Look through the entries below and extract exactly the lines from the one containing "before: grey toy drum" through the one containing "pos1: [565, 230]", ends included.

§ **SUPPLIED RECORDS**:

--- --- ---

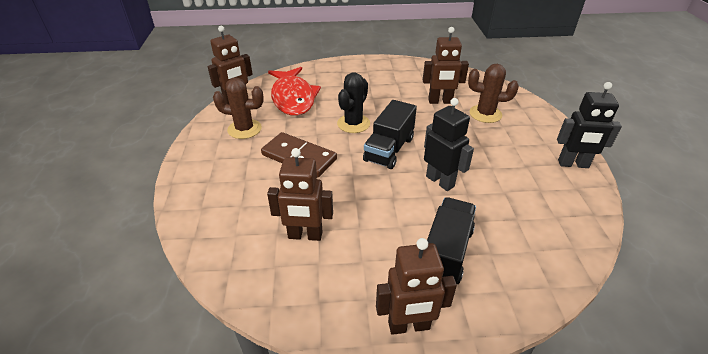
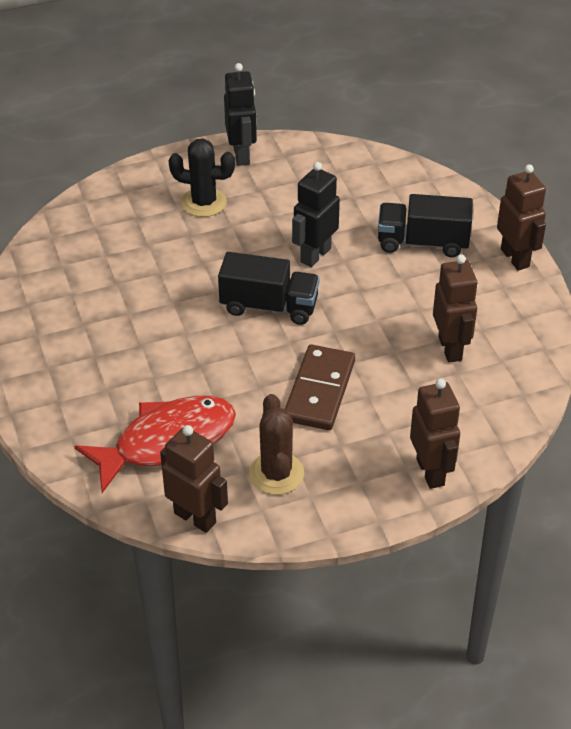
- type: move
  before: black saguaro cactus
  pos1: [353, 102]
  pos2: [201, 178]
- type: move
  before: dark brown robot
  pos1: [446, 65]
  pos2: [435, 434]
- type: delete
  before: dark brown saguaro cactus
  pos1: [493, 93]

--- --- ---

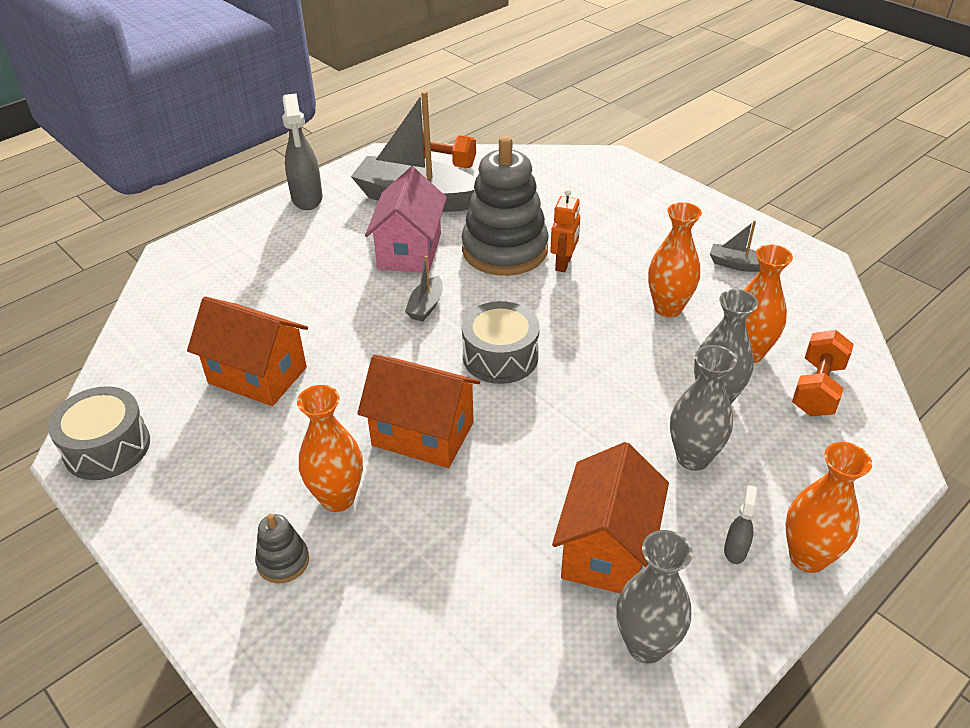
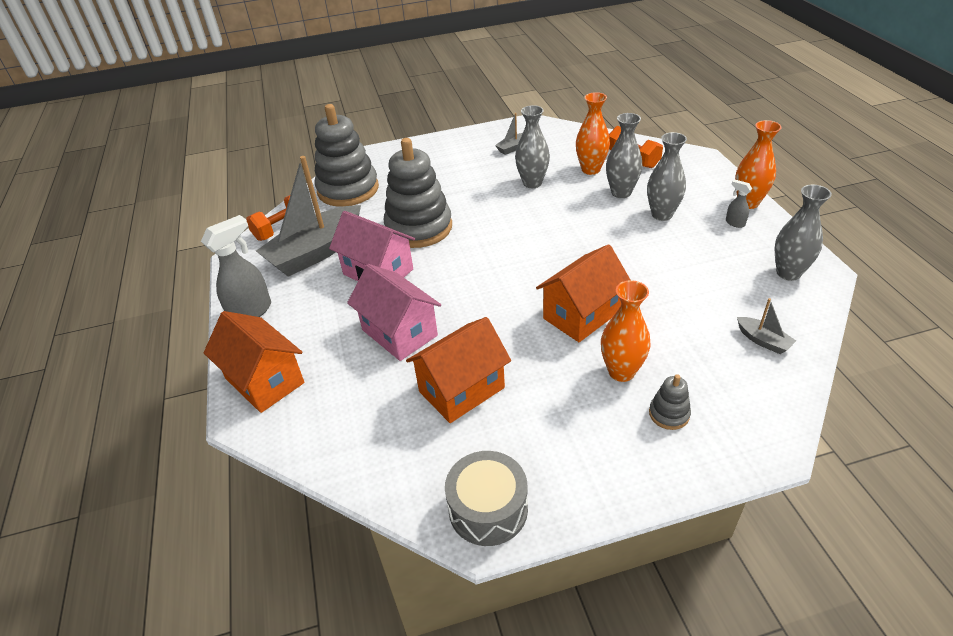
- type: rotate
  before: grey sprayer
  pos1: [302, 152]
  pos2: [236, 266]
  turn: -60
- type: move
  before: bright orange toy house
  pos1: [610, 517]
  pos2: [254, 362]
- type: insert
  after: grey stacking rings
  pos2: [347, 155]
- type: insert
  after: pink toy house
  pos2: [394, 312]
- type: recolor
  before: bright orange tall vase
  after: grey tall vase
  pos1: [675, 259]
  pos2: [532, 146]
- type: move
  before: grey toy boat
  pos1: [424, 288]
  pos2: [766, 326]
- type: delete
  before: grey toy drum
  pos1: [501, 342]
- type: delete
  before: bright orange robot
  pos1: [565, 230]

--- --- ---

§ **WRITTEN RESPONSE**:
  before: grey toy drum
  pos1: [501, 342]
- type: delete
  before: bright orange robot
  pos1: [565, 230]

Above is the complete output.